## Prompt
Transcribe each record exactly. Omit the pictures.

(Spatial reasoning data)
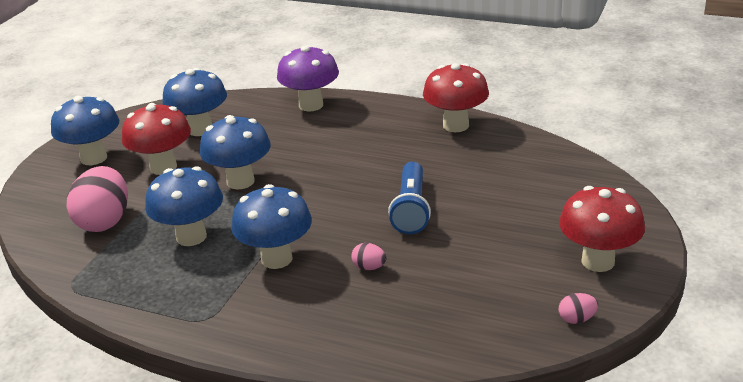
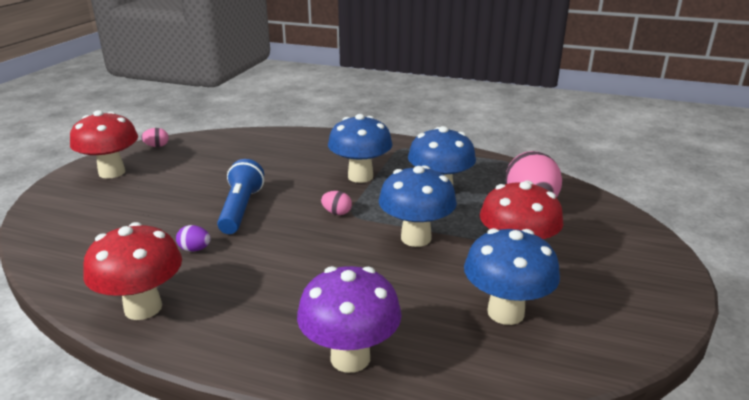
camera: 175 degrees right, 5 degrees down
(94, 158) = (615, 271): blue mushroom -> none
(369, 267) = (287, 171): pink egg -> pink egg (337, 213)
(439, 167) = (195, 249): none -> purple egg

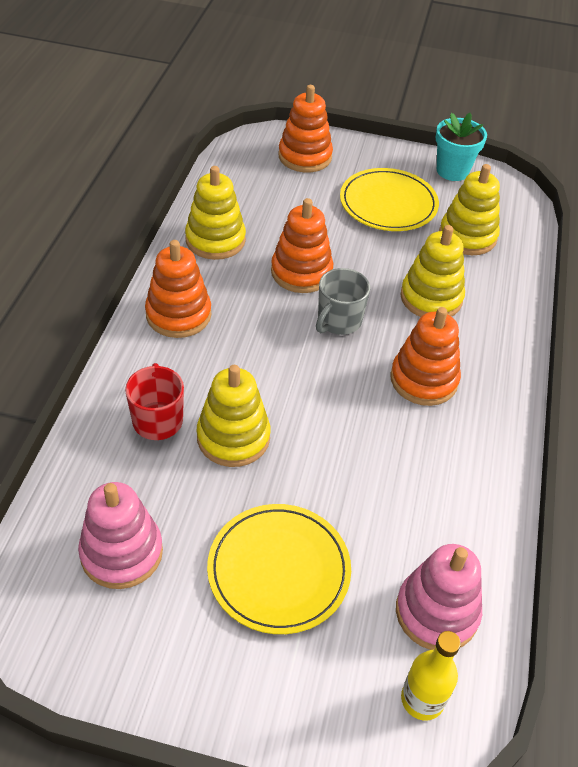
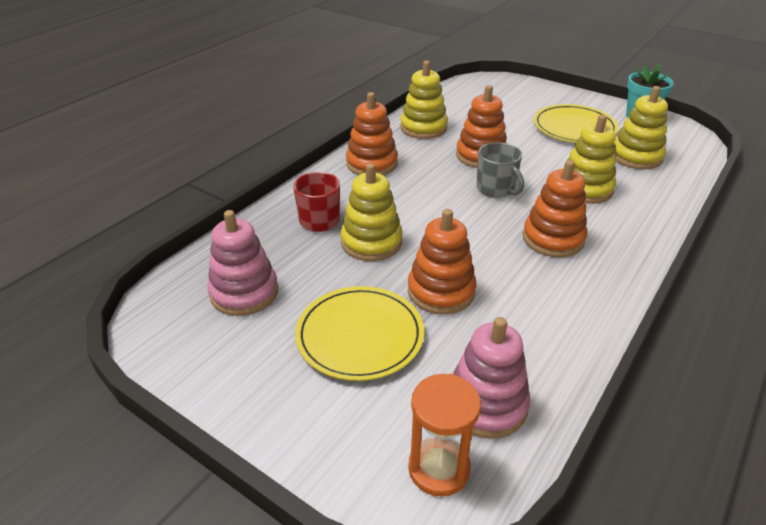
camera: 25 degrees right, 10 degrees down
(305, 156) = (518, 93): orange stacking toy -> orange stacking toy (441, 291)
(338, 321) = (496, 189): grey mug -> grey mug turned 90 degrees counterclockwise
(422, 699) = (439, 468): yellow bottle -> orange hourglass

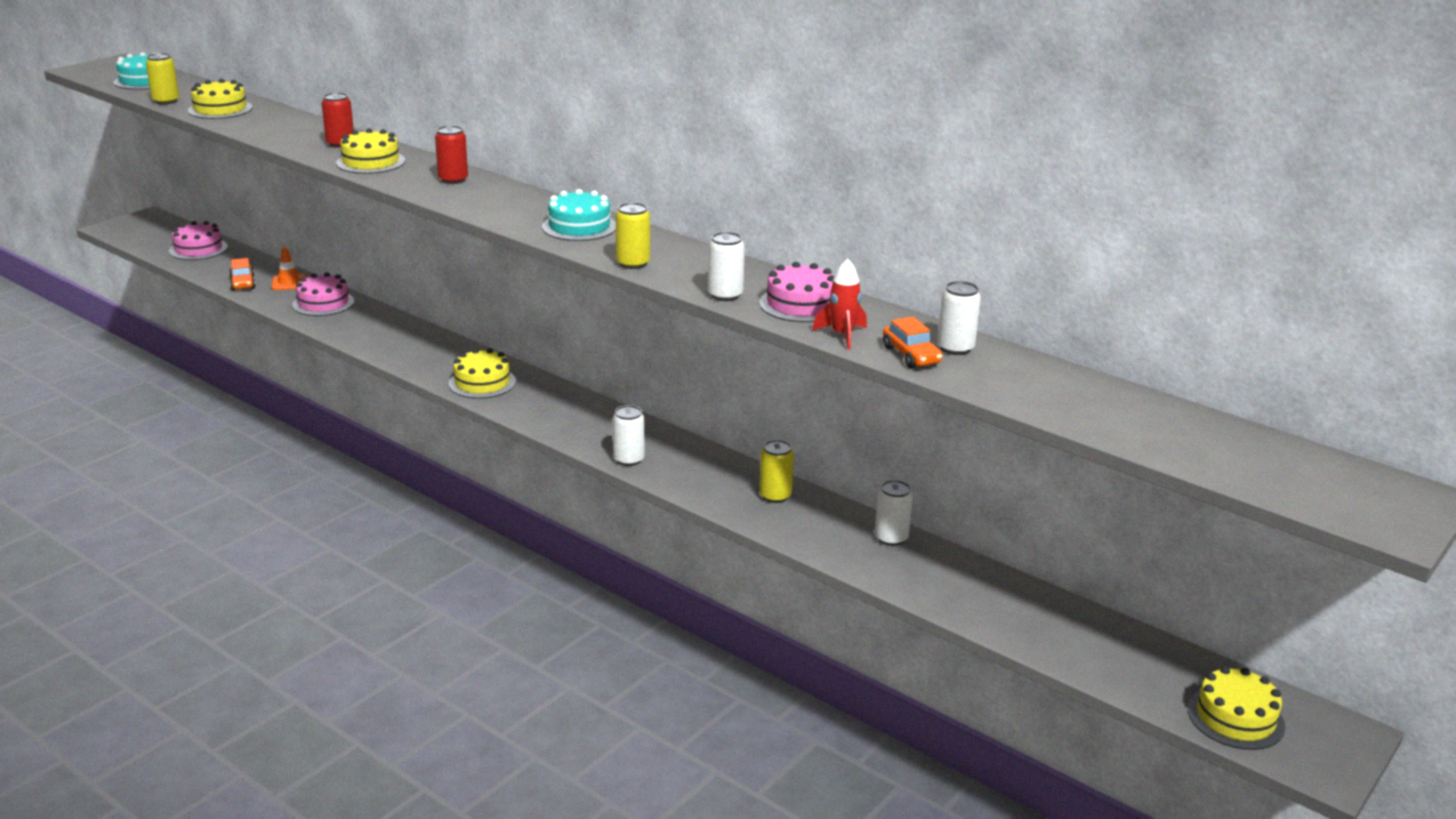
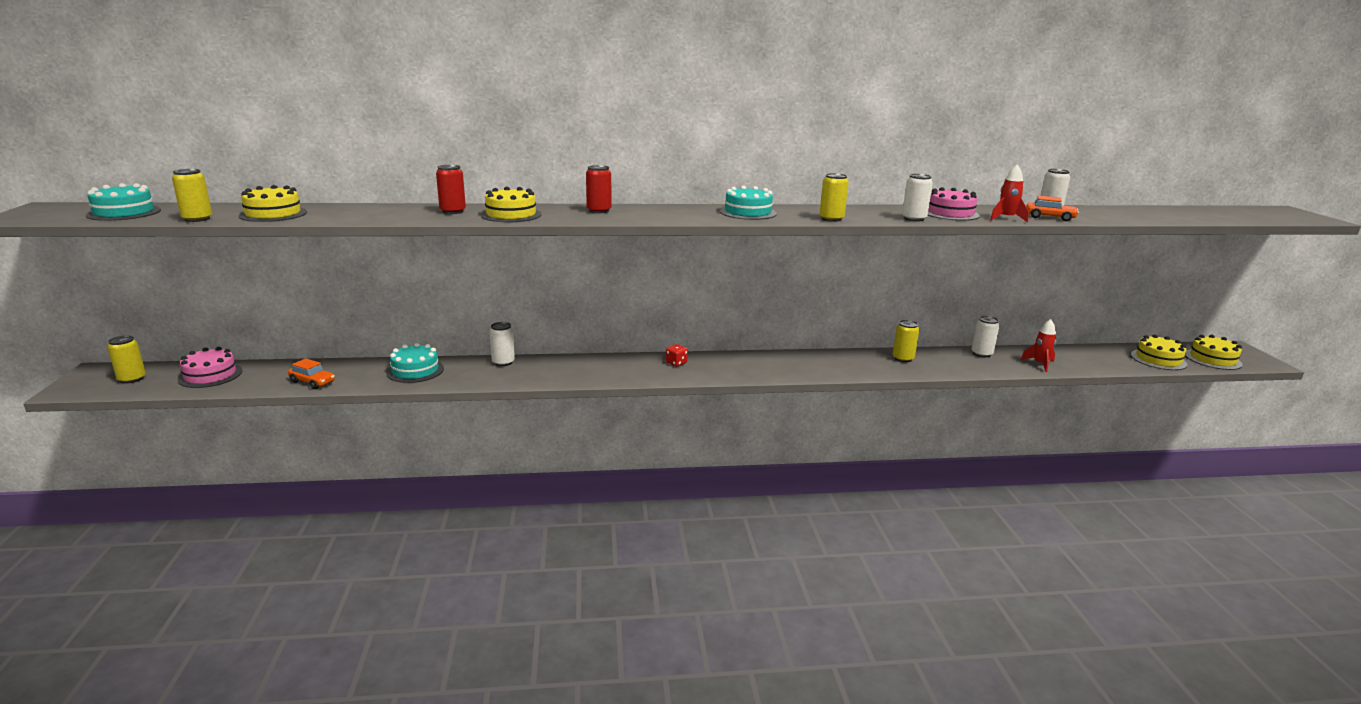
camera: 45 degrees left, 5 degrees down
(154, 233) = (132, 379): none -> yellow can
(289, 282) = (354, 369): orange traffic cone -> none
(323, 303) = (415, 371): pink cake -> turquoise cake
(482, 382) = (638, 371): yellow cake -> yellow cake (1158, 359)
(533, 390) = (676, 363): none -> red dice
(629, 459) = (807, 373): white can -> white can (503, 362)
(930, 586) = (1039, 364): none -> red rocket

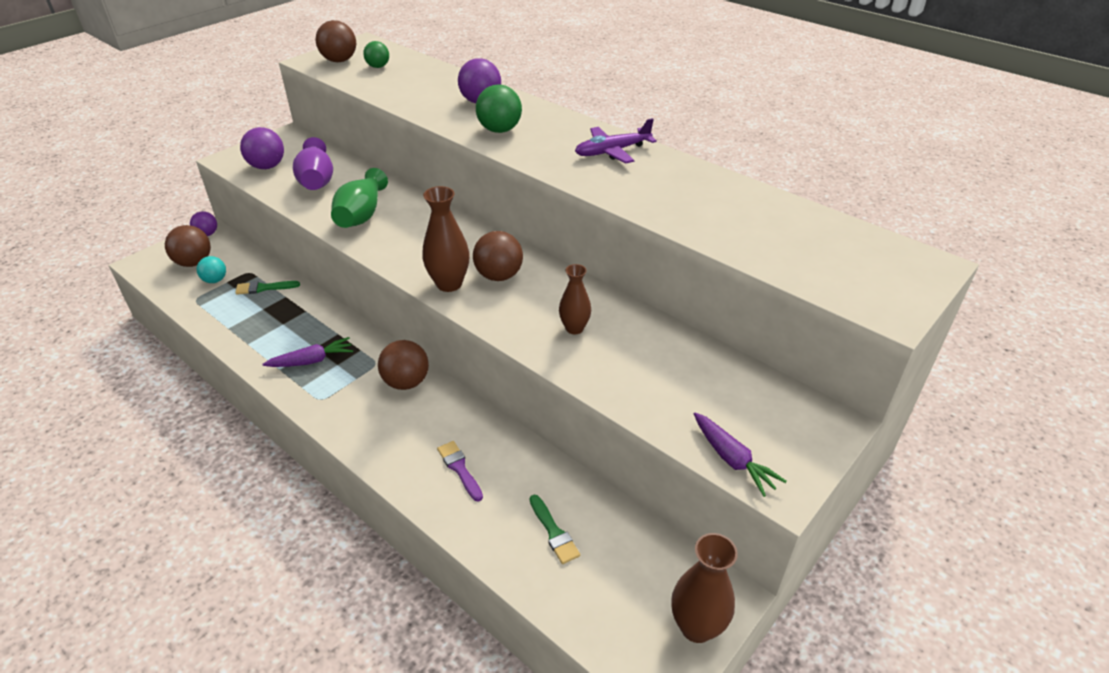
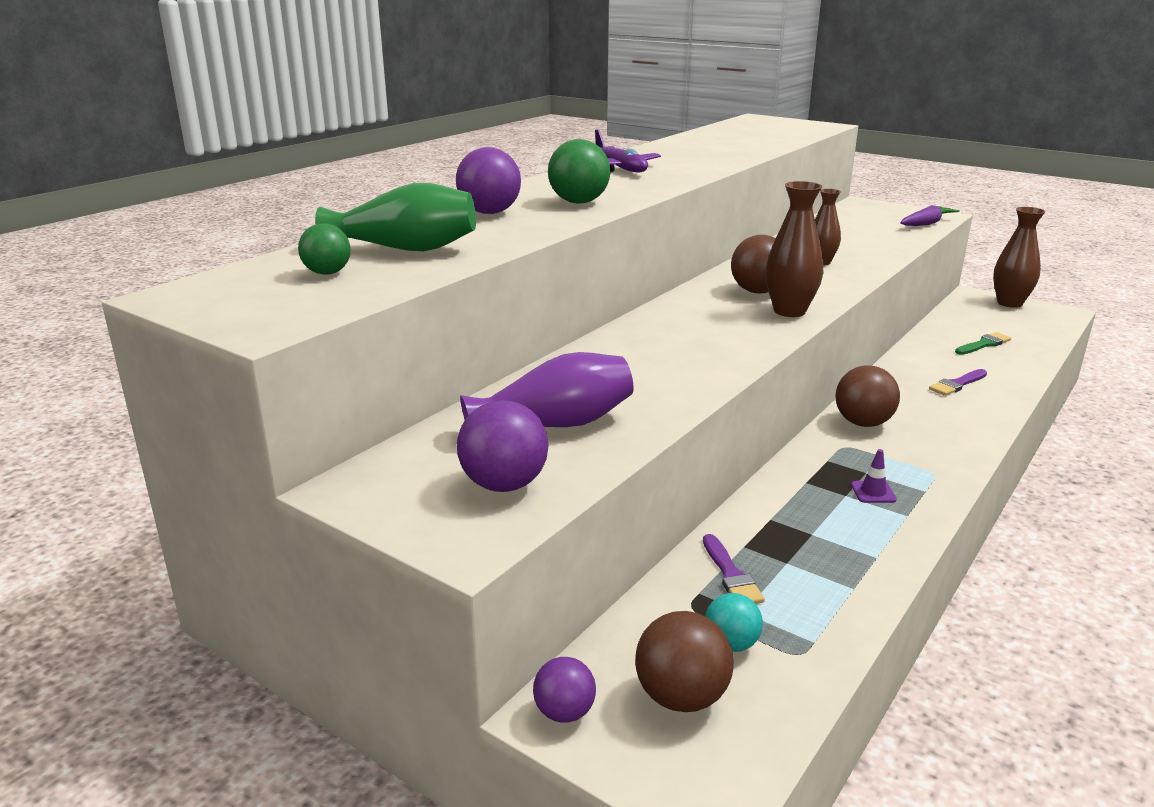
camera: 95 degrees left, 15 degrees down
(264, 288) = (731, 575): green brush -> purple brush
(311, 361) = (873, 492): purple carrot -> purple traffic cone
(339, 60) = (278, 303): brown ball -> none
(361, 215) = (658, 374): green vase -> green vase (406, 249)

## Answer box
camera: 175 degrees right, 5 degrees down
(94, 158) = (615, 271): blue mushroom -> none
(369, 267) = (287, 171): pink egg -> pink egg (337, 213)
(439, 167) = (195, 249): none -> purple egg

camera: 25 degrees right, 10 degrees down
(305, 156) = (518, 93): orange stacking toy -> orange stacking toy (441, 291)
(338, 321) = (496, 189): grey mug -> grey mug turned 90 degrees counterclockwise
(422, 699) = (439, 468): yellow bottle -> orange hourglass

camera: 45 degrees left, 5 degrees down
(154, 233) = (132, 379): none -> yellow can
(289, 282) = (354, 369): orange traffic cone -> none
(323, 303) = (415, 371): pink cake -> turquoise cake
(482, 382) = (638, 371): yellow cake -> yellow cake (1158, 359)
(533, 390) = (676, 363): none -> red dice
(629, 459) = (807, 373): white can -> white can (503, 362)
(930, 586) = (1039, 364): none -> red rocket

camera: 95 degrees left, 15 degrees down
(264, 288) = (731, 575): green brush -> purple brush
(311, 361) = (873, 492): purple carrot -> purple traffic cone
(339, 60) = (278, 303): brown ball -> none
(361, 215) = (658, 374): green vase -> green vase (406, 249)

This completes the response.